Extracted entries Block Start

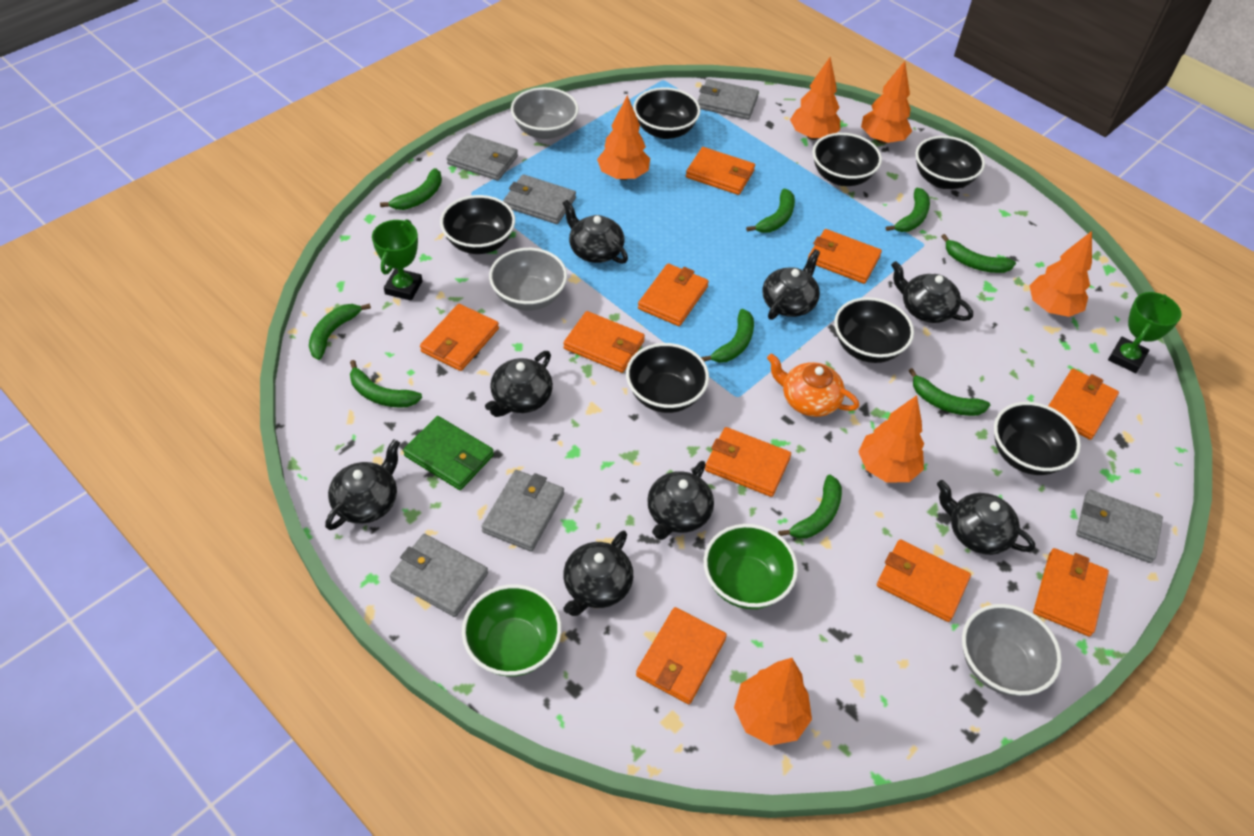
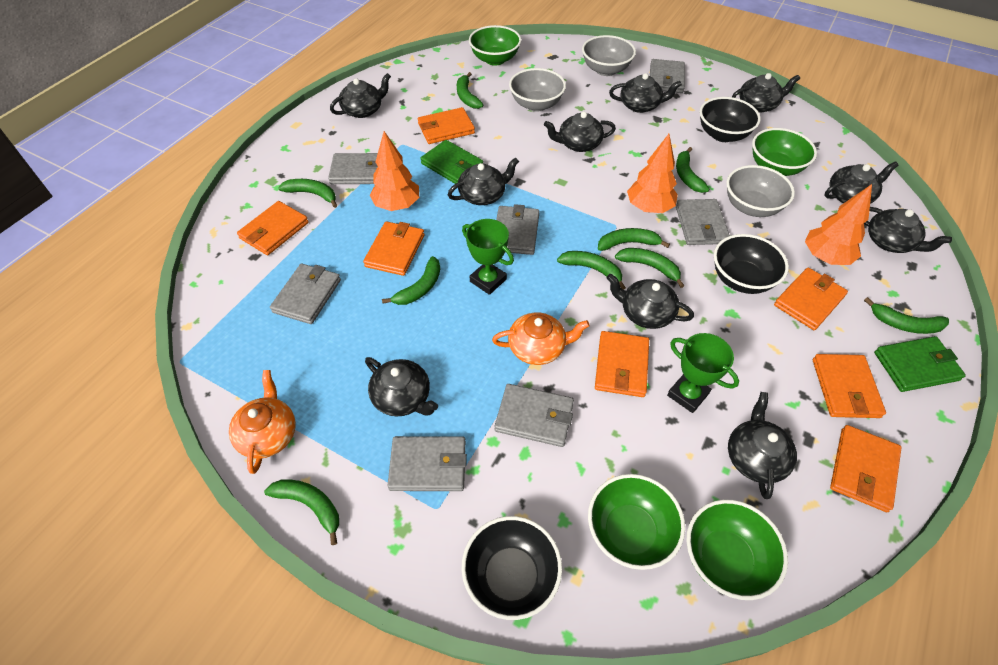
black bowl: 7 -> 3
black teapot: 8 -> 10
green bowl: 2 -> 4
green wallet: 1 -> 2
grey wallet: 6 -> 7
orange teapot: 1 -> 2
orange tree: 6 -> 3
orange wallet: 10 -> 7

Extracted entries Block End

◆ Exercise requirements:
Only the stretch of lines that begins with the one holding "green bowl: 2 -> 4" and ends with the last line above belongs in the answer; please write it out exactly.

◆ Answer section:
green bowl: 2 -> 4
green wallet: 1 -> 2
grey wallet: 6 -> 7
orange teapot: 1 -> 2
orange tree: 6 -> 3
orange wallet: 10 -> 7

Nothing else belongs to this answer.